**EXERCISE OBJECTIVE:**
Output every entry exactly as written.
((
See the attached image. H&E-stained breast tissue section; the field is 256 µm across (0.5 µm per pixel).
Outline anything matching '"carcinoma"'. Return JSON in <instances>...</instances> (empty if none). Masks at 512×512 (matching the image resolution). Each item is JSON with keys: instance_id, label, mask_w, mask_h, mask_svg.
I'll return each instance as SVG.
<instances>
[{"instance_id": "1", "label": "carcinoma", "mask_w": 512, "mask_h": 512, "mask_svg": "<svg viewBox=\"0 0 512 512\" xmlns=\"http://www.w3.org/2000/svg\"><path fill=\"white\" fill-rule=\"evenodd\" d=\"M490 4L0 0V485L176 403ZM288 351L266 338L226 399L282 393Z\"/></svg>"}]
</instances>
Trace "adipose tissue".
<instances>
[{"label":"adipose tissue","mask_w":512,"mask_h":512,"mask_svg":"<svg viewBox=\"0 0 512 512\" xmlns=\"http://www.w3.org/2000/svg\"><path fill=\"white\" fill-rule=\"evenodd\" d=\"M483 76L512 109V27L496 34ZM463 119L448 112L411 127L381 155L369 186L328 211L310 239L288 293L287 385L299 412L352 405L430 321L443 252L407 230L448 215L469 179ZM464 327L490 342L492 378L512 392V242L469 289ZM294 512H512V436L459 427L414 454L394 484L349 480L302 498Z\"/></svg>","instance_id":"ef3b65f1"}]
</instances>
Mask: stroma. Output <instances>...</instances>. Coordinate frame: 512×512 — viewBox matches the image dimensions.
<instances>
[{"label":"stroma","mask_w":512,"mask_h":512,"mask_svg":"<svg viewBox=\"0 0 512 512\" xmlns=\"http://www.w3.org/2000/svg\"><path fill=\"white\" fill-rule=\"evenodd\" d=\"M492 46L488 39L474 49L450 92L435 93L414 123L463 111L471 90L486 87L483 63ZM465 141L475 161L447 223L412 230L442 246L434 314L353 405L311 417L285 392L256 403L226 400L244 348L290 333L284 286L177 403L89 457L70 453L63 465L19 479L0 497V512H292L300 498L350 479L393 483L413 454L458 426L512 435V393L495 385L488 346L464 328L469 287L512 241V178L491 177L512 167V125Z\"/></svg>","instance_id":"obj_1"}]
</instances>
))
**WRITTEN SOLUTION:**
See the attached image. H&E-stained breast tissue section; the field is 256 µm across (0.5 µm per pixel).
Outline anything matching '"carcinoma"'. Return JSON in <instances>...</instances> (empty if none). Masks at 512×512 (matching the image resolution). Each item is JSON with keys: instance_id, label, mask_w, mask_h, mask_svg.
I'll return each instance as SVG.
<instances>
[{"instance_id": "1", "label": "carcinoma", "mask_w": 512, "mask_h": 512, "mask_svg": "<svg viewBox=\"0 0 512 512\" xmlns=\"http://www.w3.org/2000/svg\"><path fill=\"white\" fill-rule=\"evenodd\" d=\"M490 4L0 0V485L176 403ZM288 351L266 338L226 399L282 393Z\"/></svg>"}]
</instances>
Trace "adipose tissue".
<instances>
[{"label":"adipose tissue","mask_w":512,"mask_h":512,"mask_svg":"<svg viewBox=\"0 0 512 512\" xmlns=\"http://www.w3.org/2000/svg\"><path fill=\"white\" fill-rule=\"evenodd\" d=\"M483 76L512 109V27L496 34ZM463 119L448 112L411 127L381 155L369 186L328 211L310 239L288 293L287 385L299 412L352 405L430 321L443 252L407 230L448 215L469 179ZM464 327L490 342L492 378L512 392V242L469 289ZM294 512H512V436L459 427L414 454L394 484L349 480L302 498Z\"/></svg>","instance_id":"ef3b65f1"}]
</instances>
Mask: stroma. Output <instances>...</instances>. Coordinate frame: 512×512 — viewBox matches the image dimensions.
<instances>
[{"label":"stroma","mask_w":512,"mask_h":512,"mask_svg":"<svg viewBox=\"0 0 512 512\" xmlns=\"http://www.w3.org/2000/svg\"><path fill=\"white\" fill-rule=\"evenodd\" d=\"M492 46L488 39L474 49L450 92L435 93L414 123L463 111L471 90L486 87L483 63ZM465 141L475 161L447 223L412 230L442 246L434 314L353 405L311 417L285 392L256 403L226 400L244 348L290 333L284 286L177 403L89 457L70 453L63 465L19 479L0 497V512H292L300 498L350 479L393 483L413 454L458 426L512 435V393L495 385L488 346L464 328L469 287L512 241V178L491 177L512 167V125Z\"/></svg>","instance_id":"obj_1"}]
</instances>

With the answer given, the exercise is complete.